#### [About this exercise]
From the data that follows, print exactly the lines starting at the one containing "U2 pin GP1: J2/4 -> J2/3" and ending at the one containing "R1: 47k (BASE, FAN) -> 10k (BASE, FAN)"; include both of them and nothing more.
+++ Available data +++
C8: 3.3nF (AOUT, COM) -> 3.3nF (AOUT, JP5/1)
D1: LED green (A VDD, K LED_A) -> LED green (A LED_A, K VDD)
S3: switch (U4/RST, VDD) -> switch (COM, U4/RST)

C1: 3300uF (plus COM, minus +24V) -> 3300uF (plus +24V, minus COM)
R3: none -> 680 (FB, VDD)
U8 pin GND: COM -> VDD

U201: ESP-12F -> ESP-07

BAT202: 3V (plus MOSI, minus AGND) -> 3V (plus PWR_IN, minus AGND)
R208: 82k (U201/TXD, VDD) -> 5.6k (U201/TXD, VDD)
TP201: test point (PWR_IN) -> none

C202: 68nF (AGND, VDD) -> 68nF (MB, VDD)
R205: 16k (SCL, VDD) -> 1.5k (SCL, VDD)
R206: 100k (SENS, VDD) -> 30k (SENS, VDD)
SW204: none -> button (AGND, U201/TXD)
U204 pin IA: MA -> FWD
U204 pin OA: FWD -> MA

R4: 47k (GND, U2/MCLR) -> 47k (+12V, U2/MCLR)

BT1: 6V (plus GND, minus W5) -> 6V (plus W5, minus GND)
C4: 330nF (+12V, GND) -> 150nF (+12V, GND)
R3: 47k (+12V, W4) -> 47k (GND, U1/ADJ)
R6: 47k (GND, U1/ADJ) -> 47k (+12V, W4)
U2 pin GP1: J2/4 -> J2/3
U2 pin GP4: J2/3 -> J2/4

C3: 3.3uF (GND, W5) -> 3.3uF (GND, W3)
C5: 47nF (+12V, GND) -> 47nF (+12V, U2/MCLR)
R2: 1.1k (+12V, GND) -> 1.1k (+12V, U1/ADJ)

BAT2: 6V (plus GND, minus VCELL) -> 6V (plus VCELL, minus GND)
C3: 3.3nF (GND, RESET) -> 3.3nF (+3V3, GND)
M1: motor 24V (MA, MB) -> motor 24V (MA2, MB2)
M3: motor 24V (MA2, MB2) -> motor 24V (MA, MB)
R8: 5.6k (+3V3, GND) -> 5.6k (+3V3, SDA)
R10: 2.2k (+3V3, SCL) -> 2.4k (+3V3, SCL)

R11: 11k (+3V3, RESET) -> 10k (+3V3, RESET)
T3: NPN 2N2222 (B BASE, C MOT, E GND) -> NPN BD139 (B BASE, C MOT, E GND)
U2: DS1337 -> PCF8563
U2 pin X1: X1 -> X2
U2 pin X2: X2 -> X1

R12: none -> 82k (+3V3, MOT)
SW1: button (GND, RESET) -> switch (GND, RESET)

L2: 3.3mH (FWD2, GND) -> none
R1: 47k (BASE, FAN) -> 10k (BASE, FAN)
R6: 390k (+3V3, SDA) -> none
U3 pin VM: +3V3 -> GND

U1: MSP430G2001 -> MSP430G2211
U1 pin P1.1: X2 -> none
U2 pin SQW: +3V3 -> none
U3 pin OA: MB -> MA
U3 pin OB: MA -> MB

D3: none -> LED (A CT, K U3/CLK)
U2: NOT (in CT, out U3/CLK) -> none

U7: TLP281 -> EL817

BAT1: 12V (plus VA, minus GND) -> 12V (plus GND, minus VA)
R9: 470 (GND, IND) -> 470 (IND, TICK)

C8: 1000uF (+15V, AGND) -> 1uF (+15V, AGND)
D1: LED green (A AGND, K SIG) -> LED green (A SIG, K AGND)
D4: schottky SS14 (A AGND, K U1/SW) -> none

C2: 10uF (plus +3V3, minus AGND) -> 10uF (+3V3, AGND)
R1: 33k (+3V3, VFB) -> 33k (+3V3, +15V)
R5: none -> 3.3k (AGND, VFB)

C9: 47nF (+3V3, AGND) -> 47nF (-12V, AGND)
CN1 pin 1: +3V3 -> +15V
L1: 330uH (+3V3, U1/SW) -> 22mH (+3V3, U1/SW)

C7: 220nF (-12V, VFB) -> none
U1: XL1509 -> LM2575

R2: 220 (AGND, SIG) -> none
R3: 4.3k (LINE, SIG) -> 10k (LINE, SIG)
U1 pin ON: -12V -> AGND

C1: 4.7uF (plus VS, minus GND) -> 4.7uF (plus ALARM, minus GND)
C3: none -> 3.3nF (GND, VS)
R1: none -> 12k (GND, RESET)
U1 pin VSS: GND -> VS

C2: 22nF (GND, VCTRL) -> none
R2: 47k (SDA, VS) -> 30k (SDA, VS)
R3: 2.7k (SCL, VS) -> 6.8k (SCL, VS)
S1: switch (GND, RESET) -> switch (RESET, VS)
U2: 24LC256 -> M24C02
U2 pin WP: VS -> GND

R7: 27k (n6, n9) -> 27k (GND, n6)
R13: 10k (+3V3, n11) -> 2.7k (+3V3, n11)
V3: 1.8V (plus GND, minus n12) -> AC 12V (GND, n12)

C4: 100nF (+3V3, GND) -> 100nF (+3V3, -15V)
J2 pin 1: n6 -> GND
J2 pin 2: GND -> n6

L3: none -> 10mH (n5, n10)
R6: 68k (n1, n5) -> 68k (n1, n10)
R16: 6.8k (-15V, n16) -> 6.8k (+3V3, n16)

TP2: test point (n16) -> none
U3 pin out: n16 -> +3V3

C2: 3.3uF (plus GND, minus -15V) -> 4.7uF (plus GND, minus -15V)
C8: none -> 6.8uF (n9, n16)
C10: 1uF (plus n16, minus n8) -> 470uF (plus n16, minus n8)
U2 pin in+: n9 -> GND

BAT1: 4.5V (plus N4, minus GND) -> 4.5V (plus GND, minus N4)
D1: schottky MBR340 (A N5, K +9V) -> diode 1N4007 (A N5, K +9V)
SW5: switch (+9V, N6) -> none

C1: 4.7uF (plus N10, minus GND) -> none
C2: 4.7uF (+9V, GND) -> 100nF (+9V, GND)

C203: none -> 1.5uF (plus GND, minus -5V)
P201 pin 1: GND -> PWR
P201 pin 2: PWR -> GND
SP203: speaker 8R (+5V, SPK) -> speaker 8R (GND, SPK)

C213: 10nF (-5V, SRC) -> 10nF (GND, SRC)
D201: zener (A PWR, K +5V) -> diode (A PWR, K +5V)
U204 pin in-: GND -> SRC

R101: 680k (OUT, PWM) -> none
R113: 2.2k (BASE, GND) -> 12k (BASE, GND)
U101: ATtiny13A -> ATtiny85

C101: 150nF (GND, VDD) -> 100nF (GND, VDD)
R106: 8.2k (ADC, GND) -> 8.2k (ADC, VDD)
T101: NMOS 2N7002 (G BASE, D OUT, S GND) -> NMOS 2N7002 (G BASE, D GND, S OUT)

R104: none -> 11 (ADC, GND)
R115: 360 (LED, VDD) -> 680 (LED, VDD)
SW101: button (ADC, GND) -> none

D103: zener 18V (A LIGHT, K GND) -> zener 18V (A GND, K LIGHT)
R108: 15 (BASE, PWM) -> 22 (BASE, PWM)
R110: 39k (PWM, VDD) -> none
+++
#### [Output below]
U2 pin GP1: J2/4 -> J2/3
U2 pin GP4: J2/3 -> J2/4

C3: 3.3uF (GND, W5) -> 3.3uF (GND, W3)
C5: 47nF (+12V, GND) -> 47nF (+12V, U2/MCLR)
R2: 1.1k (+12V, GND) -> 1.1k (+12V, U1/ADJ)

BAT2: 6V (plus GND, minus VCELL) -> 6V (plus VCELL, minus GND)
C3: 3.3nF (GND, RESET) -> 3.3nF (+3V3, GND)
M1: motor 24V (MA, MB) -> motor 24V (MA2, MB2)
M3: motor 24V (MA2, MB2) -> motor 24V (MA, MB)
R8: 5.6k (+3V3, GND) -> 5.6k (+3V3, SDA)
R10: 2.2k (+3V3, SCL) -> 2.4k (+3V3, SCL)

R11: 11k (+3V3, RESET) -> 10k (+3V3, RESET)
T3: NPN 2N2222 (B BASE, C MOT, E GND) -> NPN BD139 (B BASE, C MOT, E GND)
U2: DS1337 -> PCF8563
U2 pin X1: X1 -> X2
U2 pin X2: X2 -> X1

R12: none -> 82k (+3V3, MOT)
SW1: button (GND, RESET) -> switch (GND, RESET)

L2: 3.3mH (FWD2, GND) -> none
R1: 47k (BASE, FAN) -> 10k (BASE, FAN)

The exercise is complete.